What you are asked to do: Leave the pictures out and reproduce all the entries word for word.

Record set:
=== Begin Enclosure ===

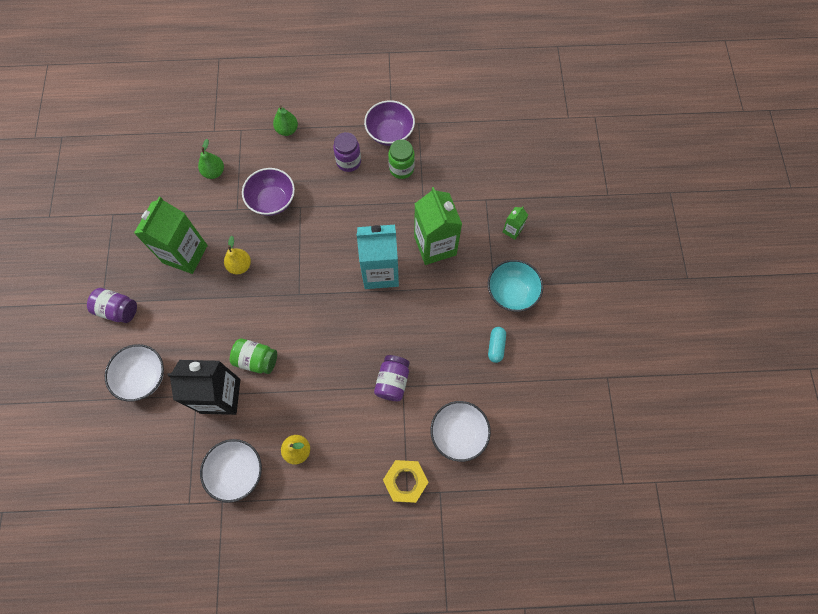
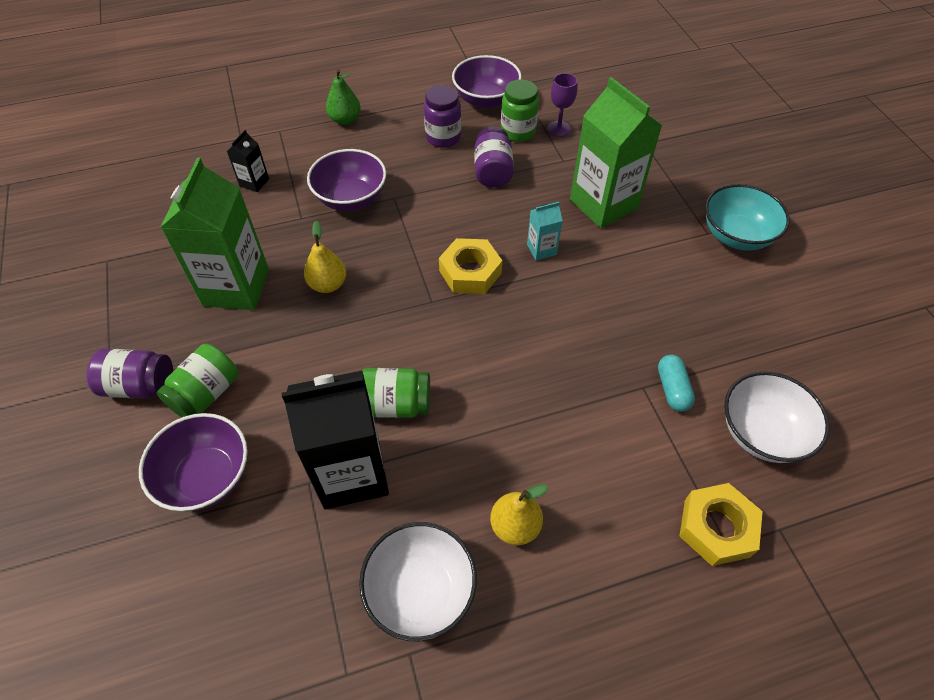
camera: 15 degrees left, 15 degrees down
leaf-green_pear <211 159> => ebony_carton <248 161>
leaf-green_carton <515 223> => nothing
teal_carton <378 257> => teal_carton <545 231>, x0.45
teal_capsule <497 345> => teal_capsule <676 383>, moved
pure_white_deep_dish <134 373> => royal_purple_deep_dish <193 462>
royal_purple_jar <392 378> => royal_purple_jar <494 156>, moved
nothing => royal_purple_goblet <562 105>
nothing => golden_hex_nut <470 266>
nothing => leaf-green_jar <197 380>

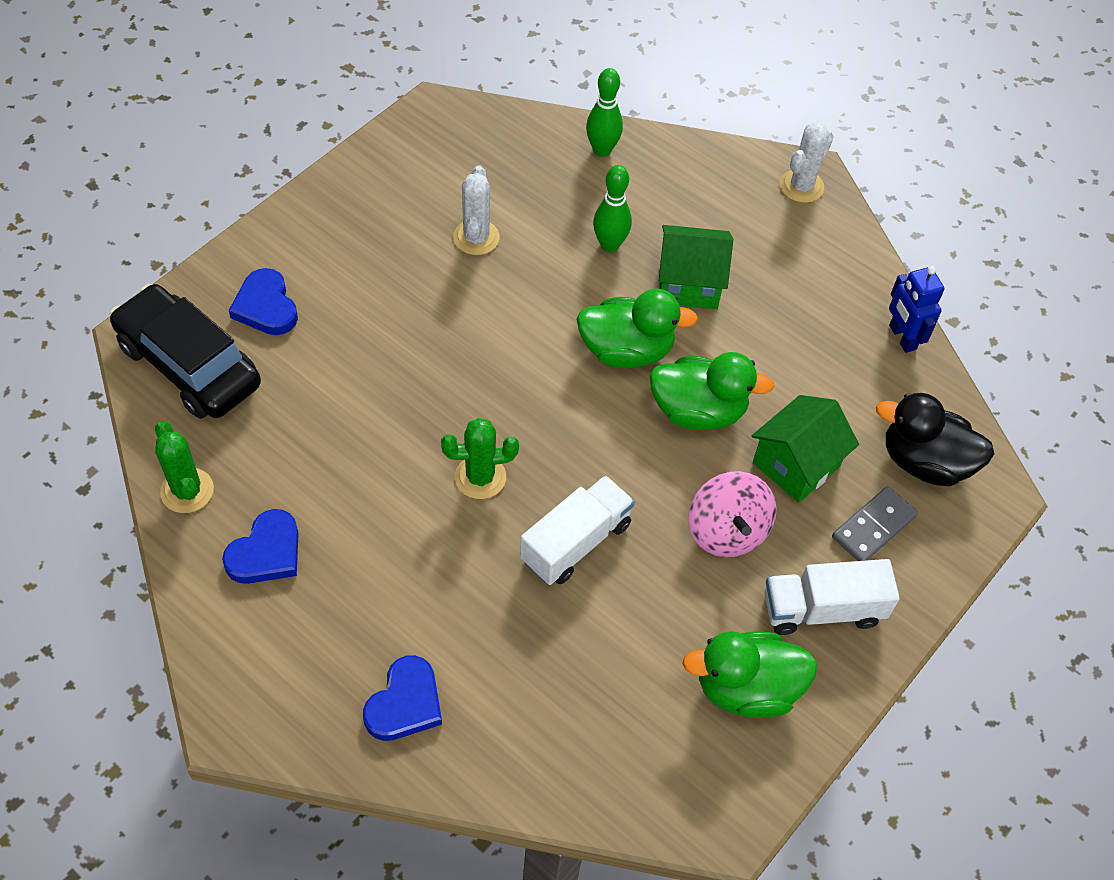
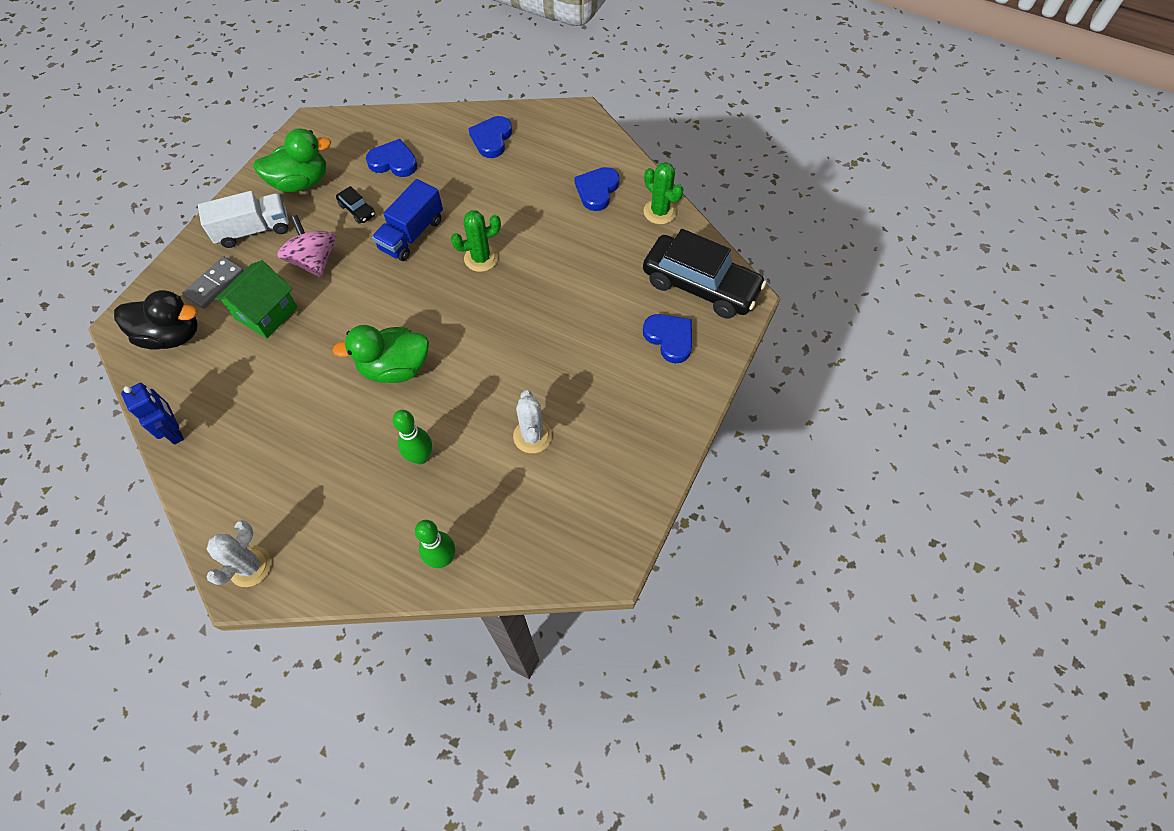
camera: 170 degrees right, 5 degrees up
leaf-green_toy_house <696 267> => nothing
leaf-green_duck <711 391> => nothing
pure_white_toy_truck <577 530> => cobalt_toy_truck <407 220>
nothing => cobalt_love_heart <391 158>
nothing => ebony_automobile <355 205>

=== End Enclosure ===

Completed exercise:
camera: 15 degrees left, 15 degrees down
leaf-green_pear <211 159> => ebony_carton <248 161>
leaf-green_carton <515 223> => nothing
teal_carton <378 257> => teal_carton <545 231>, x0.45
teal_capsule <497 345> => teal_capsule <676 383>, moved
pure_white_deep_dish <134 373> => royal_purple_deep_dish <193 462>
royal_purple_jar <392 378> => royal_purple_jar <494 156>, moved
nothing => royal_purple_goblet <562 105>
nothing => golden_hex_nut <470 266>
nothing => leaf-green_jar <197 380>

camera: 170 degrees right, 5 degrees up
leaf-green_toy_house <696 267> => nothing
leaf-green_duck <711 391> => nothing
pure_white_toy_truck <577 530> => cobalt_toy_truck <407 220>
nothing => cobalt_love_heart <391 158>
nothing => ebony_automobile <355 205>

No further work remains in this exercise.